**PROVIDED ENTRIES**:

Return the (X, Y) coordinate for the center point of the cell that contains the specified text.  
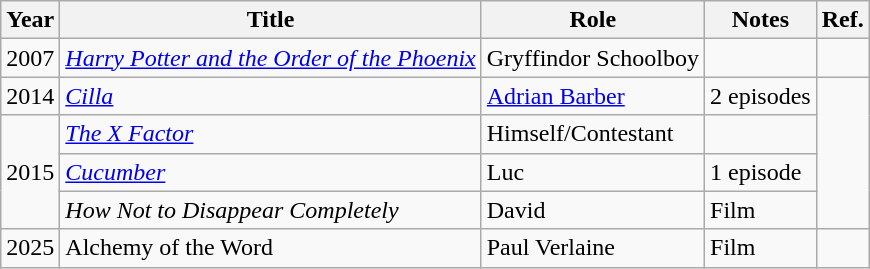
2015 (30, 172)
Notes (761, 20)
Cilla (270, 96)
2 episodes (761, 96)
Title (270, 20)
Year (30, 20)
1 episode (761, 172)
Himself/Contestant (592, 134)
The X Factor (270, 134)
Ref. (842, 20)
Role (592, 20)
2014 (30, 96)
How Not to Disappear Completely (270, 210)
Cucumber (270, 172)
2007 (30, 58)
2025 (30, 248)
Alchemy of the Word (270, 248)
Paul Verlaine (592, 248)
David (592, 210)
Harry Potter and the Order of the Phoenix (270, 58)
Gryffindor Schoolboy (592, 58)
Luc (592, 172)
Adrian Barber (592, 96)
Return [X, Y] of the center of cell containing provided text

**GOAL OF THE EXERCISE**:
Return each line from the entries above that contains the string "center", treating uppercase and lowercase as distinct.

**EXERCISE RESPONSE**:
Return the (X, Y) coordinate for the center point of the cell that contains the specified text.  
Return [X, Y] of the center of cell containing provided text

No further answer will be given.